### Task
The listing below contains a span that opens with the line containing "C2: 1.5uF (N3, VDD) -> 1.5uF (GND, VDD)" and closes with the line containing "R2: 47k (N4, VDD) -> 47k (GND, N4)". Return that span exactly.

### Data to examine

——————

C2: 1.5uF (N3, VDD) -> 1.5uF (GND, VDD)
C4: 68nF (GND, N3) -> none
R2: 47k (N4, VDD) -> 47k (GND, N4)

——————

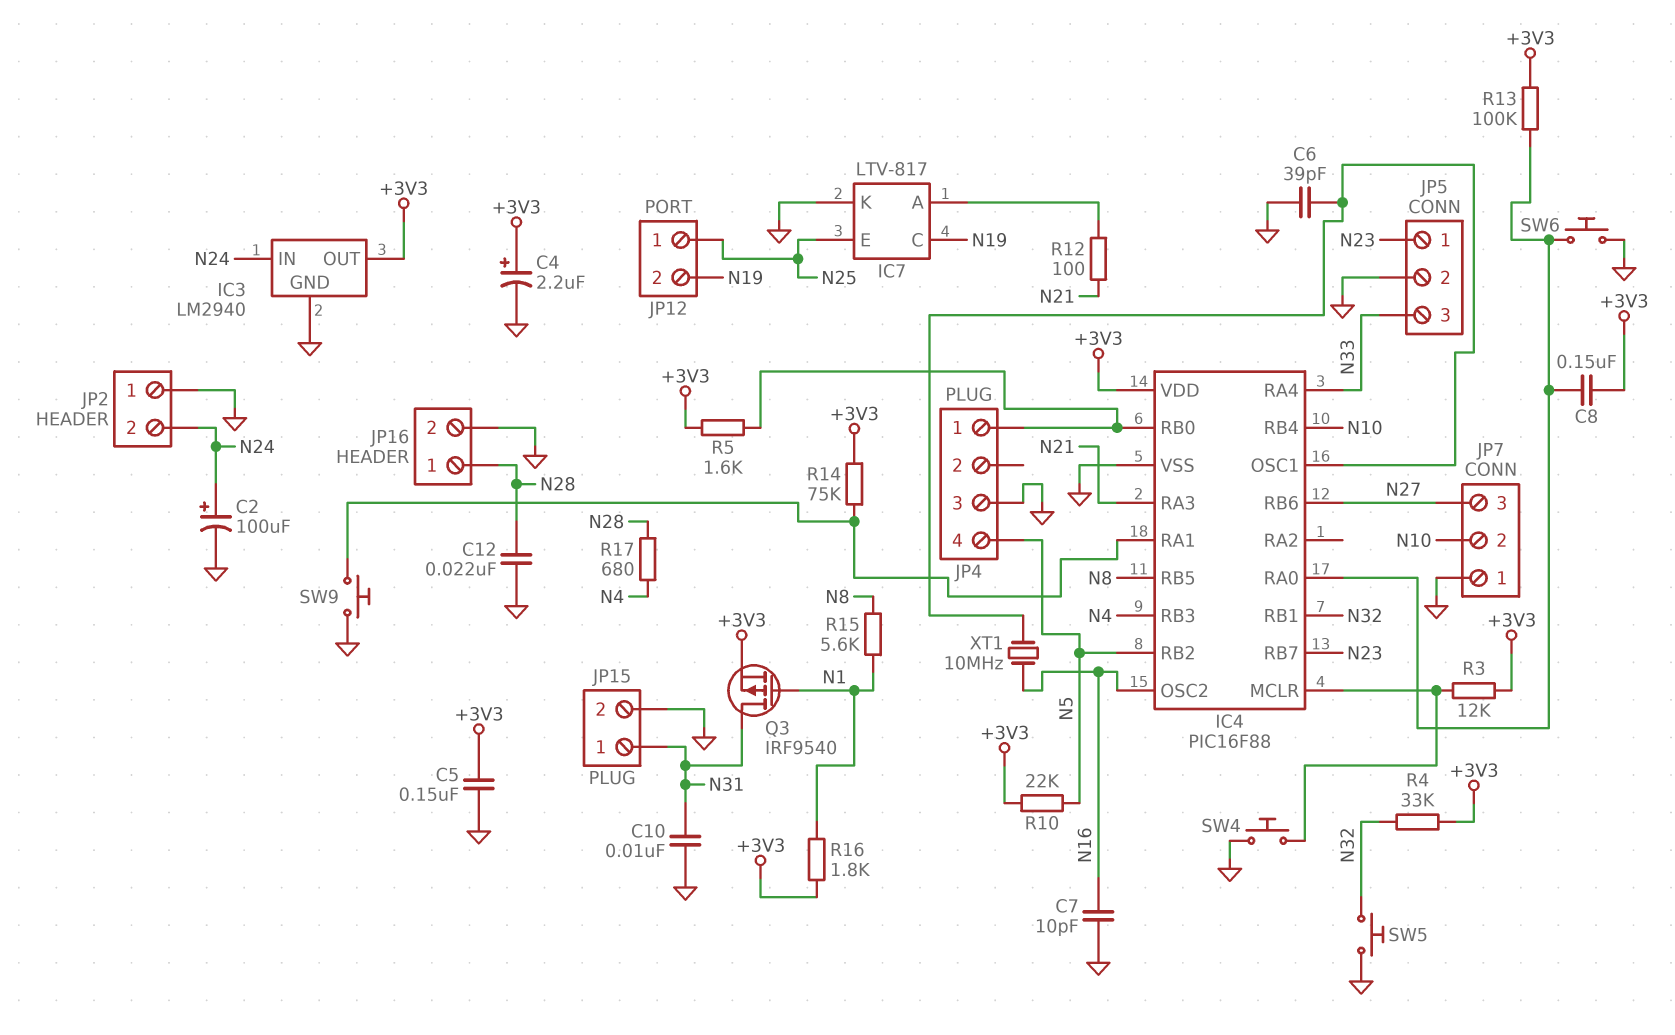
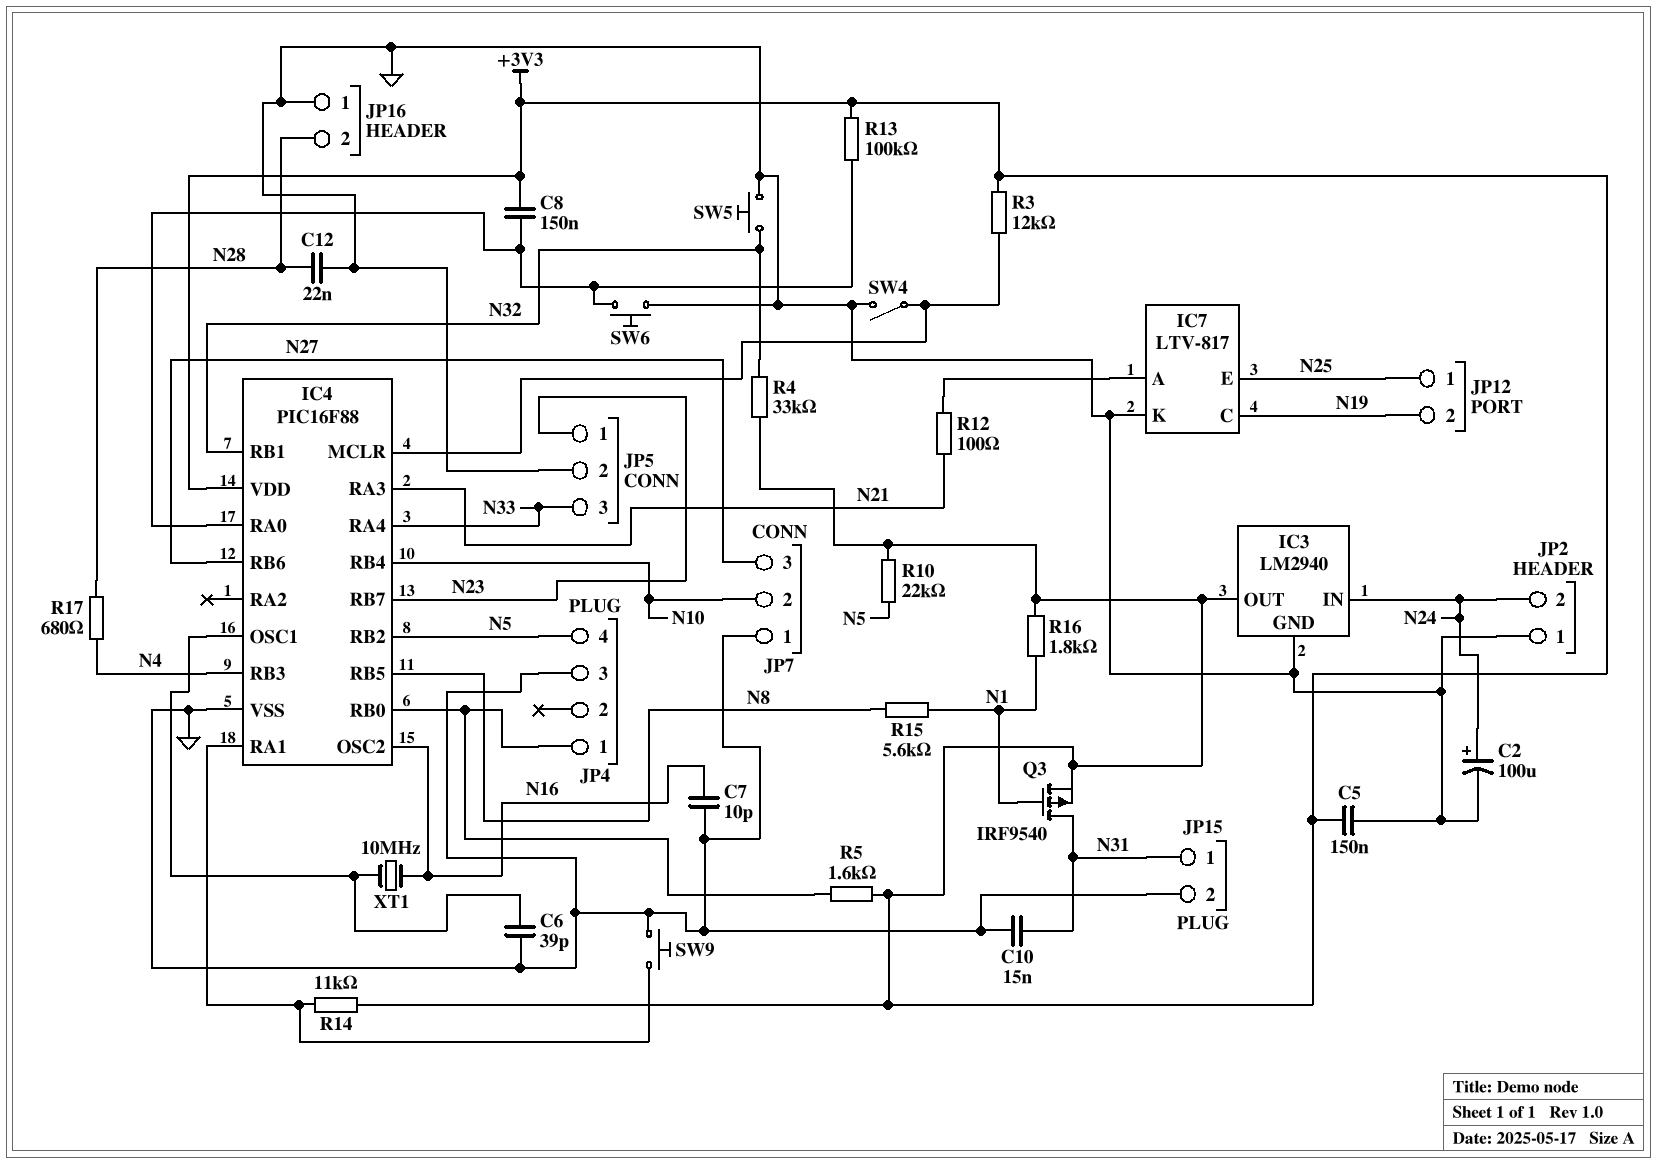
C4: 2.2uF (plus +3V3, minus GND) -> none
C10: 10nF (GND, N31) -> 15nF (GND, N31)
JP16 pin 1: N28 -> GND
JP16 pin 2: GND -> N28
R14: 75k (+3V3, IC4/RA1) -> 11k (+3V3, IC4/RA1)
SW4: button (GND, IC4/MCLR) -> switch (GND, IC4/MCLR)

——————

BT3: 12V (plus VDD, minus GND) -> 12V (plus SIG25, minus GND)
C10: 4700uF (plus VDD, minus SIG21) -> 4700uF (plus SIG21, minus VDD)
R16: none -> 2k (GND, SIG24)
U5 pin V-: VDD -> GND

——————

### Reply
C2: 1.5uF (N3, VDD) -> 1.5uF (GND, VDD)
C4: 68nF (GND, N3) -> none
R2: 47k (N4, VDD) -> 47k (GND, N4)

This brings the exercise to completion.